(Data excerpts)

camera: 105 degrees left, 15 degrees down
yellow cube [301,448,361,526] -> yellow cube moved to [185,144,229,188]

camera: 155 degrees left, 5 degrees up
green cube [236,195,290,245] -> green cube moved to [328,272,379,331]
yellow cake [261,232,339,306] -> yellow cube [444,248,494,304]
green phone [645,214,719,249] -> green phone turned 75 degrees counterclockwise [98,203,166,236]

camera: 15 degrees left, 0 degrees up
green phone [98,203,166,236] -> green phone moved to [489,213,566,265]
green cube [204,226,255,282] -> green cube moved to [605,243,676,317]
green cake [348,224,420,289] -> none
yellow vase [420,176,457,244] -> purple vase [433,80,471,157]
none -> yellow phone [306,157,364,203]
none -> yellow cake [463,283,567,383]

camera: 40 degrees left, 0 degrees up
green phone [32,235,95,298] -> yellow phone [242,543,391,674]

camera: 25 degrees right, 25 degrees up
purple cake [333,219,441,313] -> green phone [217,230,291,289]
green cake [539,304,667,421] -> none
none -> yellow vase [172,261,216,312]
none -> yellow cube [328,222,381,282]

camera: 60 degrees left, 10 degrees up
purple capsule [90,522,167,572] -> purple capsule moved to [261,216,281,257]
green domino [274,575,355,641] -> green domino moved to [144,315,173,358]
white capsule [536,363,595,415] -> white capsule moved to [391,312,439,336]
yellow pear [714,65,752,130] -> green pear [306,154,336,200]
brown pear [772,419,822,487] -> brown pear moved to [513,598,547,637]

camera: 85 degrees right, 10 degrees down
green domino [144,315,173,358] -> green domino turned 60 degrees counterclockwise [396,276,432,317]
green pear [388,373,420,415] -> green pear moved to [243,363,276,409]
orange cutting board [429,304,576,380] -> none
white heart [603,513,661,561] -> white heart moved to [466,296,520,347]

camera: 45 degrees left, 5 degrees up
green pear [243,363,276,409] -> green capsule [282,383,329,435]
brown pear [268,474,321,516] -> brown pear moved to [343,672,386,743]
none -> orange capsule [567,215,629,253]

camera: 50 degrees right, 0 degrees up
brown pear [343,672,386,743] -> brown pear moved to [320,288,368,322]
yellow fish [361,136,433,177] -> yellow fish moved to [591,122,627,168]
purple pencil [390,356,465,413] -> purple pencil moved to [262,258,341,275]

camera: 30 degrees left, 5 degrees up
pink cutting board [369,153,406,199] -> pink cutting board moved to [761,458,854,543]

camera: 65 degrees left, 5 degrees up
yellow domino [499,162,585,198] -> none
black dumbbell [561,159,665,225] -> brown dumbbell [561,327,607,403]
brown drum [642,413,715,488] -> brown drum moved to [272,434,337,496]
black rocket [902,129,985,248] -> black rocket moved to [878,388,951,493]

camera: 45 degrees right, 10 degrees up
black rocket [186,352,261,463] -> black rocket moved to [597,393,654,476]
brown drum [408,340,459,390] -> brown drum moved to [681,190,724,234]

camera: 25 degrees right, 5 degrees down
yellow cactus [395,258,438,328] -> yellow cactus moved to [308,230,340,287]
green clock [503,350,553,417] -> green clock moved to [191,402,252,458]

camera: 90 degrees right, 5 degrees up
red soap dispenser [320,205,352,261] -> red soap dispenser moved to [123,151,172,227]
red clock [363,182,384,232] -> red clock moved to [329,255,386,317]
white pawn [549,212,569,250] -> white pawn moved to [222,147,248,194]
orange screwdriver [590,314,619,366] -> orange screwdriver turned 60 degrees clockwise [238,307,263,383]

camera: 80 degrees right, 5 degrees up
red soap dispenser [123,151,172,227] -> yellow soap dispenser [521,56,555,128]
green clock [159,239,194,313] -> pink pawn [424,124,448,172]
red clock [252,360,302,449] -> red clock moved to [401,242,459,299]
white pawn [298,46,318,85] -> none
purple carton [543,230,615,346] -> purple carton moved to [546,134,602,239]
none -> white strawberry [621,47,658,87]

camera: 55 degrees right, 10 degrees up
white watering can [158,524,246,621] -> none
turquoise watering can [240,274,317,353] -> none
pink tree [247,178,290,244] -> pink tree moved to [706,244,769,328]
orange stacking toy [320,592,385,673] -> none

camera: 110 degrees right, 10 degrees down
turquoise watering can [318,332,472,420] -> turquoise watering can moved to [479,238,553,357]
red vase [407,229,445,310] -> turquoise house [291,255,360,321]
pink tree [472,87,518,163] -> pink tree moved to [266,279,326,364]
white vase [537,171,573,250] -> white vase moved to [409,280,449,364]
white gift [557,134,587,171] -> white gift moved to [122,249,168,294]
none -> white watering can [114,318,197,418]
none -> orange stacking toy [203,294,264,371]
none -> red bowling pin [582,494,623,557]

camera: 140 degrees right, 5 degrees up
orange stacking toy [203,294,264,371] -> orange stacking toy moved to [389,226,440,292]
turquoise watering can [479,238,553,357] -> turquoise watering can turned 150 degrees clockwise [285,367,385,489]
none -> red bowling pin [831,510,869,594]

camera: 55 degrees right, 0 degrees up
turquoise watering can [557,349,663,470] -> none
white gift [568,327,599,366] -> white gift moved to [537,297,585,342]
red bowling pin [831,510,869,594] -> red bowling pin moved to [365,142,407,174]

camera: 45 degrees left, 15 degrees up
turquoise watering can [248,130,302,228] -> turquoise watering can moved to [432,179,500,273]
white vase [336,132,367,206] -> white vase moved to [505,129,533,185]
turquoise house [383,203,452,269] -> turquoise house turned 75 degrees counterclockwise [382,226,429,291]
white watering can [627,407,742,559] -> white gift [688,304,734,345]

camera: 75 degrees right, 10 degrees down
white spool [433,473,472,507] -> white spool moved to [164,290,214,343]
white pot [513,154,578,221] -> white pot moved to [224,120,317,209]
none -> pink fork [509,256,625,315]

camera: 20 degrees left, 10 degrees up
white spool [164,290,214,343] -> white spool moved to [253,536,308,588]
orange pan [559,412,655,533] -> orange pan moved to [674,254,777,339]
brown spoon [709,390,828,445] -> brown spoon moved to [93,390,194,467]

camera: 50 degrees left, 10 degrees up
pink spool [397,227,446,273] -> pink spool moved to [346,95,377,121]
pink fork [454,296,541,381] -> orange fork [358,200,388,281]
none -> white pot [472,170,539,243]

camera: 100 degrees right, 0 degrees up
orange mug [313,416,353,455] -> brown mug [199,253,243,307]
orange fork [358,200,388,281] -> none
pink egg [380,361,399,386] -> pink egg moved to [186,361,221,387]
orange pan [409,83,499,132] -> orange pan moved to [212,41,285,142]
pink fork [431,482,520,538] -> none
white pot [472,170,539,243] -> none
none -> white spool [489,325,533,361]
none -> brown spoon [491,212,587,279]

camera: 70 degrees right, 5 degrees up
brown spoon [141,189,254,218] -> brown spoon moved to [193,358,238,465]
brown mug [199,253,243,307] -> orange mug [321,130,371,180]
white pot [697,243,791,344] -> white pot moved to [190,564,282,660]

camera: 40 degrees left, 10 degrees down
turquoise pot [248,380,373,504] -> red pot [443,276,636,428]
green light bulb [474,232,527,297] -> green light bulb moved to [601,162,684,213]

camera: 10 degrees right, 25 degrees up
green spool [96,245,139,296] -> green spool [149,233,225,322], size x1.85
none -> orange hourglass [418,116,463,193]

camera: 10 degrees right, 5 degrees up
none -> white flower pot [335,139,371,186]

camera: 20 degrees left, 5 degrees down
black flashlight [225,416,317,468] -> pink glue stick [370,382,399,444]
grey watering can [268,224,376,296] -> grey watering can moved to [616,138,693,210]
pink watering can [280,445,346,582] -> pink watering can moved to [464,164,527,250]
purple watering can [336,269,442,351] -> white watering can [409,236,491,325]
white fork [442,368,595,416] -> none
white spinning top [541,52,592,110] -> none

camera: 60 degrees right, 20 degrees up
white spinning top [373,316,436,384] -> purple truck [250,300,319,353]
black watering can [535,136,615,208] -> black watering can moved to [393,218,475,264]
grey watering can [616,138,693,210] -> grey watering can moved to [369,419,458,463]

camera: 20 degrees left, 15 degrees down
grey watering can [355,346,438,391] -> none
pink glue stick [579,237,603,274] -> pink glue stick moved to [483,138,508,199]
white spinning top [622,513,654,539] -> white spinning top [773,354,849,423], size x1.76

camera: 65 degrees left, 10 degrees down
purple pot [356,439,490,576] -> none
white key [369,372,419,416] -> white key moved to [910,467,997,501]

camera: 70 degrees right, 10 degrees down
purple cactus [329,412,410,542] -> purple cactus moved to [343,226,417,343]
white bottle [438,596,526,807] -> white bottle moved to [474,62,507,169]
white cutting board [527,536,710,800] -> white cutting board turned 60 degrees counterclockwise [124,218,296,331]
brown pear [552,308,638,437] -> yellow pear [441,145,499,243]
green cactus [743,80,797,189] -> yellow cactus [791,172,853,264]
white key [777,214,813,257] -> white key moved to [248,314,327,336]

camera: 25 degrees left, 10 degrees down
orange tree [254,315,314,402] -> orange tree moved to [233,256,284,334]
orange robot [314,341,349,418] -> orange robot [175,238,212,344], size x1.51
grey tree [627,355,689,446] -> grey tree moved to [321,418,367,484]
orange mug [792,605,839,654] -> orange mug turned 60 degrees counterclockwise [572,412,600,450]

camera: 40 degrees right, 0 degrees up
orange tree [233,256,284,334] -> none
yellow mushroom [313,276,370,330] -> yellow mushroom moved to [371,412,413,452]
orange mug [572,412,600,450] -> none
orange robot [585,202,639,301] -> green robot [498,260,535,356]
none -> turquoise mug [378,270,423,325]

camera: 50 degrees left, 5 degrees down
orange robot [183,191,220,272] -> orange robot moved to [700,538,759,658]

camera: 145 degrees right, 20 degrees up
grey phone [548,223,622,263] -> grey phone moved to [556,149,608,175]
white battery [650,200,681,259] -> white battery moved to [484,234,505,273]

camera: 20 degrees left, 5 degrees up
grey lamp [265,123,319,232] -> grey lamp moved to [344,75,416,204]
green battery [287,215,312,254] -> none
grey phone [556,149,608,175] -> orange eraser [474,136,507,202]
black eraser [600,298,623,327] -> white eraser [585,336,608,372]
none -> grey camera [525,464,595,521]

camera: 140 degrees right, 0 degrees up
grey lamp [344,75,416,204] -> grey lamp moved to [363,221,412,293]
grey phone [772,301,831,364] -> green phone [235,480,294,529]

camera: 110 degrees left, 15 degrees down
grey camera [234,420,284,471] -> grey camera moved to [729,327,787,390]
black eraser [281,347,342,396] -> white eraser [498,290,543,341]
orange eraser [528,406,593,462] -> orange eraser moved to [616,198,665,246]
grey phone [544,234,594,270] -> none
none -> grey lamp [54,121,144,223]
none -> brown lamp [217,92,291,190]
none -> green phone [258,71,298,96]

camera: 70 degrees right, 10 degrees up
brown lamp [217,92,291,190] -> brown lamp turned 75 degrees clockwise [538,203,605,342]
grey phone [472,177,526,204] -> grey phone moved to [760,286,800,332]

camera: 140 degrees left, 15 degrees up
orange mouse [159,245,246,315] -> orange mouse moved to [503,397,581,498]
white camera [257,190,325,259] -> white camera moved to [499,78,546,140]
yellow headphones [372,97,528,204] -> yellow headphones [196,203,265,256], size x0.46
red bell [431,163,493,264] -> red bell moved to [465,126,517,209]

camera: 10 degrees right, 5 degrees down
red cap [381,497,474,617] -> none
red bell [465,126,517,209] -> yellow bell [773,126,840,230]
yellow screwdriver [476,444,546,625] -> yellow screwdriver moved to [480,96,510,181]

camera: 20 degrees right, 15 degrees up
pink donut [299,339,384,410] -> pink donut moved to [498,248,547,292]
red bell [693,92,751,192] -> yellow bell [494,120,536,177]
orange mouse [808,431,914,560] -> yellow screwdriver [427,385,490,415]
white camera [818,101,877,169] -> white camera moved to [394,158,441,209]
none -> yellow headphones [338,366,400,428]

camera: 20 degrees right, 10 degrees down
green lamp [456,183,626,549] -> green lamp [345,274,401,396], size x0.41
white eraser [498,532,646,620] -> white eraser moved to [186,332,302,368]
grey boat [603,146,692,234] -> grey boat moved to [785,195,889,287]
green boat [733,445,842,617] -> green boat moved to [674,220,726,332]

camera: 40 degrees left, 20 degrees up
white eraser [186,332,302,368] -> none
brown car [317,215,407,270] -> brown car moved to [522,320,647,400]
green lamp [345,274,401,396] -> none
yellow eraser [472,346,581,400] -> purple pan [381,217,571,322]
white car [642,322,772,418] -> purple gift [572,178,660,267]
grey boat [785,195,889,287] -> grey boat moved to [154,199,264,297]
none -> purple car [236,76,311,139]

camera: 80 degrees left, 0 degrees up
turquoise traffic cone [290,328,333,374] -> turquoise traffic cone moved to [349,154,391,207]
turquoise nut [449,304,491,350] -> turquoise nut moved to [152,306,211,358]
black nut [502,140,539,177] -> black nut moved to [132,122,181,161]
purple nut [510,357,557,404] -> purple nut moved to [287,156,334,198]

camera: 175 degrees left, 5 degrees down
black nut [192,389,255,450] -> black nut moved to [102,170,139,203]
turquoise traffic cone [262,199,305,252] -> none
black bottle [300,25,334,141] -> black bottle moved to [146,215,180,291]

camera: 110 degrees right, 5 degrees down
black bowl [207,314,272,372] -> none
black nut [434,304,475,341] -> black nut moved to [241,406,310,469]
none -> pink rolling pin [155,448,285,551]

*WHAT YOU SHOULD DO*: Your job is to print exactly the lines that run from the top of the entries through the line with "green phone [645,214,719,249]", and no others.

*OUTPUT FOR THIS TASK*:
camera: 105 degrees left, 15 degrees down
yellow cube [301,448,361,526] -> yellow cube moved to [185,144,229,188]

camera: 155 degrees left, 5 degrees up
green cube [236,195,290,245] -> green cube moved to [328,272,379,331]
yellow cake [261,232,339,306] -> yellow cube [444,248,494,304]
green phone [645,214,719,249] -> green phone turned 75 degrees counterclockwise [98,203,166,236]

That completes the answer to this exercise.